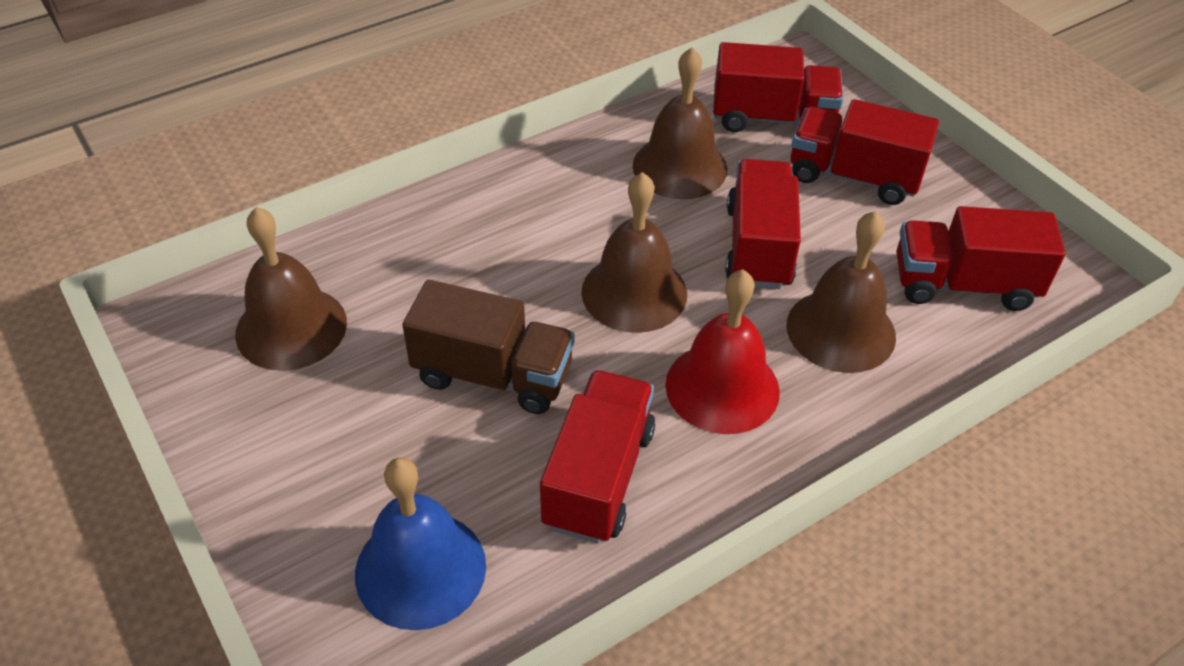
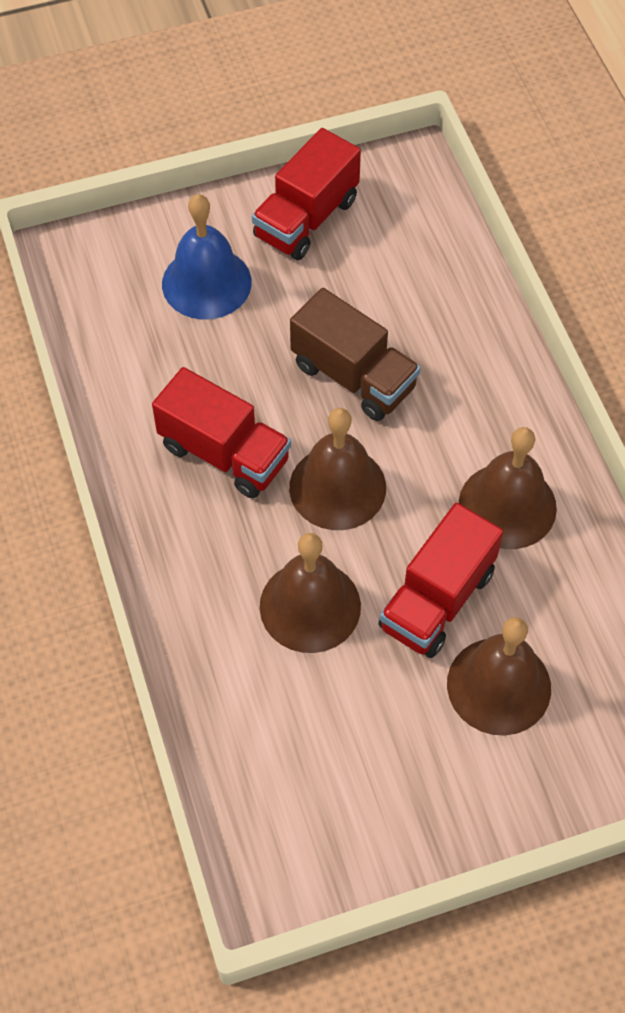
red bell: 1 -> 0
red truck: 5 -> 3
- - - -
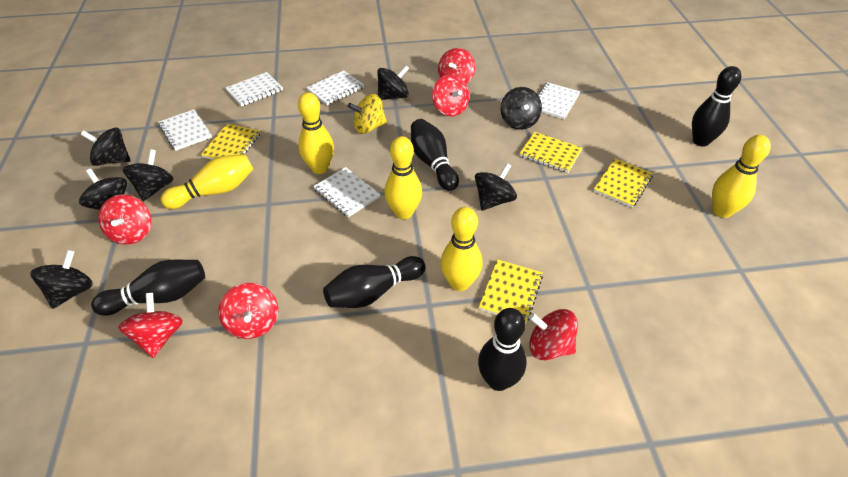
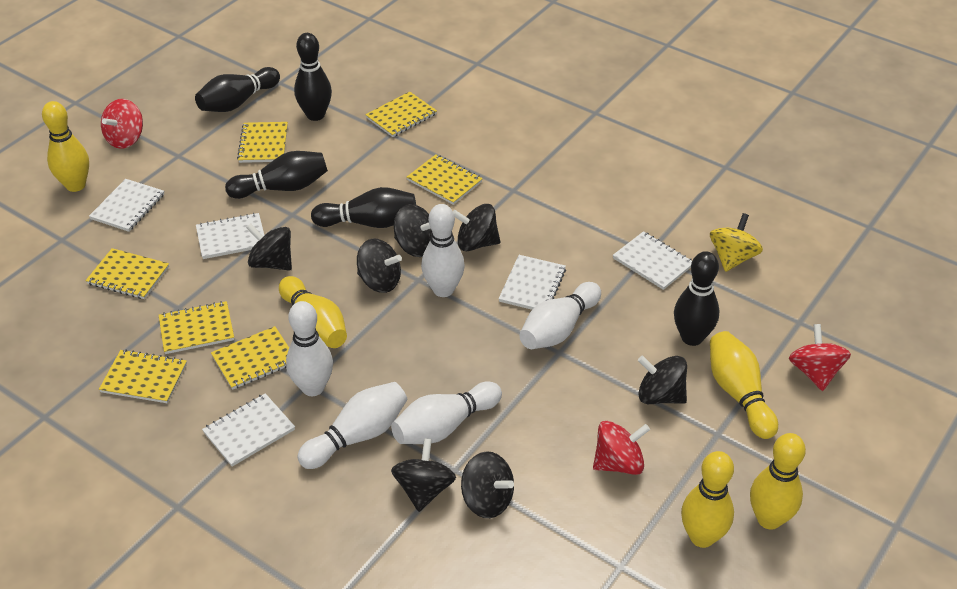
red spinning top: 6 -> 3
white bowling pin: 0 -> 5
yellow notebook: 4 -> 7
- - - -
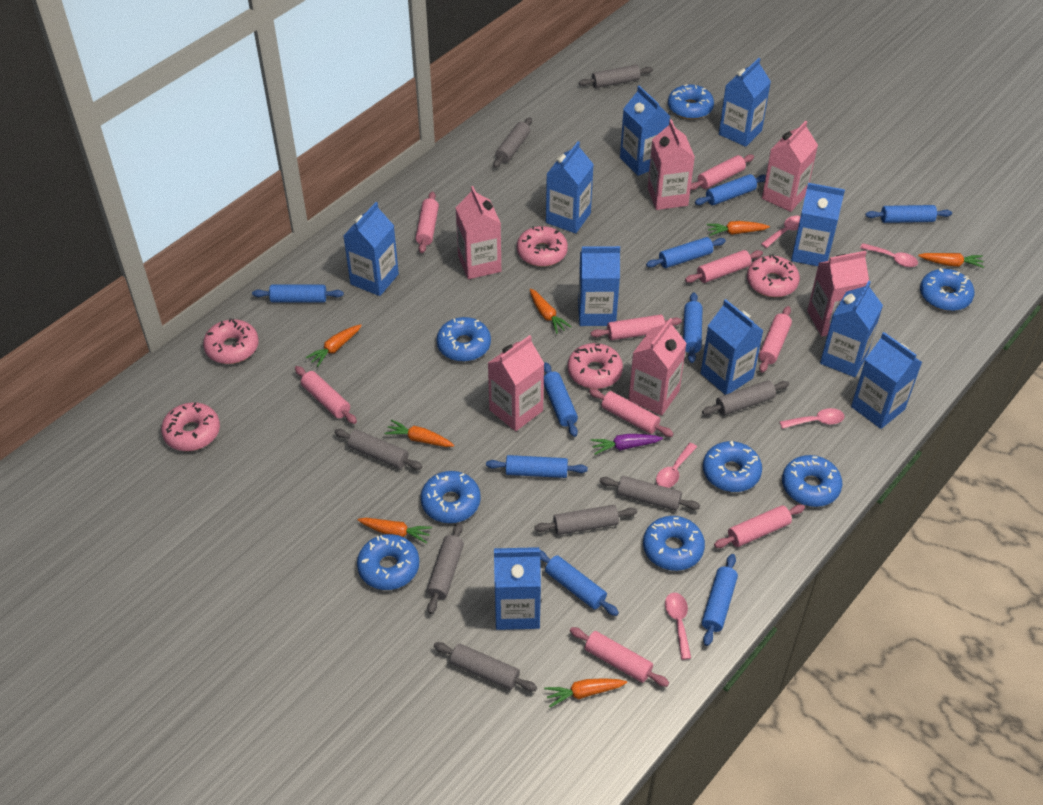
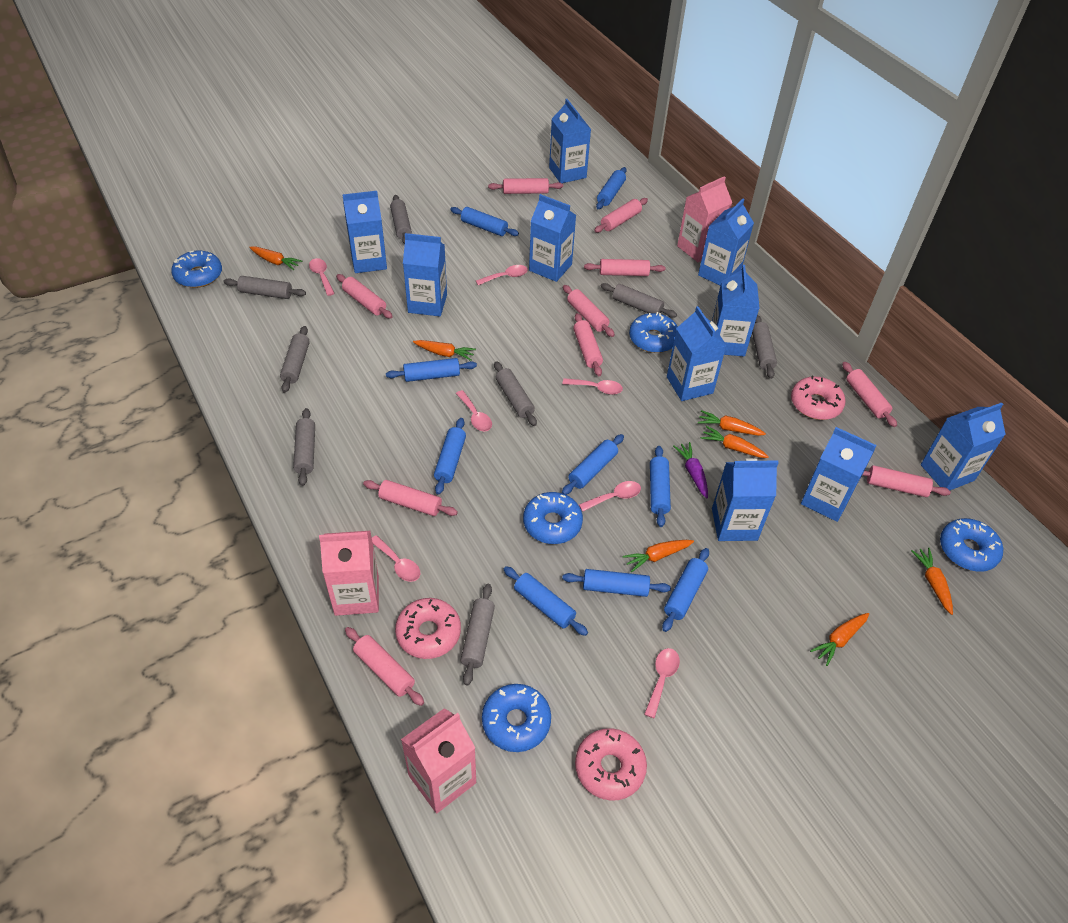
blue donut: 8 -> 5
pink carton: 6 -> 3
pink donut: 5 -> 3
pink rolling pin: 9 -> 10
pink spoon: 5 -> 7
- - - -
As the answer, set down only the lines from the data above between the one holding "pink carton: 6 -> 3" and the one holding "pink spoon: 5 -> 7", inclusive, exactly as they read.

* _TASK SOLUTION_
pink carton: 6 -> 3
pink donut: 5 -> 3
pink rolling pin: 9 -> 10
pink spoon: 5 -> 7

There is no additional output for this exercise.